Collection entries
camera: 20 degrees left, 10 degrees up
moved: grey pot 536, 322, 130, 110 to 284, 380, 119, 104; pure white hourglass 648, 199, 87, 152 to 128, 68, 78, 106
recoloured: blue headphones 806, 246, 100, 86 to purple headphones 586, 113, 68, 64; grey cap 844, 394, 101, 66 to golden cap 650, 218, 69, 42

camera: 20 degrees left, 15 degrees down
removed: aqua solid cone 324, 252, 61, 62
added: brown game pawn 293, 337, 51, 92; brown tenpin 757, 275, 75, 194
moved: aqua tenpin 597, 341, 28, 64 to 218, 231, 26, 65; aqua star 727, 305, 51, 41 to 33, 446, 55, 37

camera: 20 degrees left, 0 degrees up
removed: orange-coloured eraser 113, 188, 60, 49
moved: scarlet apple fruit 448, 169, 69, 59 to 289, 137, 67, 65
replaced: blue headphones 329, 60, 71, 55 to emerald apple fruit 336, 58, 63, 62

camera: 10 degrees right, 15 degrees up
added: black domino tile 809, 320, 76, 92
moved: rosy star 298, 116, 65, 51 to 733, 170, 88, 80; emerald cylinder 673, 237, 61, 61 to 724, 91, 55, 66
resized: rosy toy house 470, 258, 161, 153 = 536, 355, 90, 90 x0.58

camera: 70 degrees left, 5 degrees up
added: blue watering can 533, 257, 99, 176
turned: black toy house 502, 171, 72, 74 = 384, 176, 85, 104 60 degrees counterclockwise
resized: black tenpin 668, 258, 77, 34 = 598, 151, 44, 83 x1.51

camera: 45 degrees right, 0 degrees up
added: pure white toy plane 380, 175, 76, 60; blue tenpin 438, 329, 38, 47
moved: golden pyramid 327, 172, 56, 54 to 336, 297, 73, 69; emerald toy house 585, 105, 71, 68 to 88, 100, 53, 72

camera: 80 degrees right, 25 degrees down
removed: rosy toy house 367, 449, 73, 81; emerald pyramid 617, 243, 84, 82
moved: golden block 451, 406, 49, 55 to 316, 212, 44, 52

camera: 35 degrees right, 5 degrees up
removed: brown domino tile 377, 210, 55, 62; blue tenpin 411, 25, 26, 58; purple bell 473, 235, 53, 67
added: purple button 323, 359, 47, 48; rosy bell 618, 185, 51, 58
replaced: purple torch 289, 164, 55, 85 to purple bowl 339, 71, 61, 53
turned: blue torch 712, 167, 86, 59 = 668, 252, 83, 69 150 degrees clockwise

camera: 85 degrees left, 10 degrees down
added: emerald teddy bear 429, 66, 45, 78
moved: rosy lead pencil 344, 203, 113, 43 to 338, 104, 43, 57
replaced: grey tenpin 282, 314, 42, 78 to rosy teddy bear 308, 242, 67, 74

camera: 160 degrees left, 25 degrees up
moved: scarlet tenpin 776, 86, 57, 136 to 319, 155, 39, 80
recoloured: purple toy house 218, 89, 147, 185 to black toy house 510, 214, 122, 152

# TASK DIRECTIONS:
Reproduce the entries exactly, starting at their first line and stopping after the line with "moved: grey pot".

# TASK SOLUTION:
camera: 20 degrees left, 10 degrees up
moved: grey pot 536, 322, 130, 110 to 284, 380, 119, 104; pure white hourglass 648, 199, 87, 152 to 128, 68, 78, 106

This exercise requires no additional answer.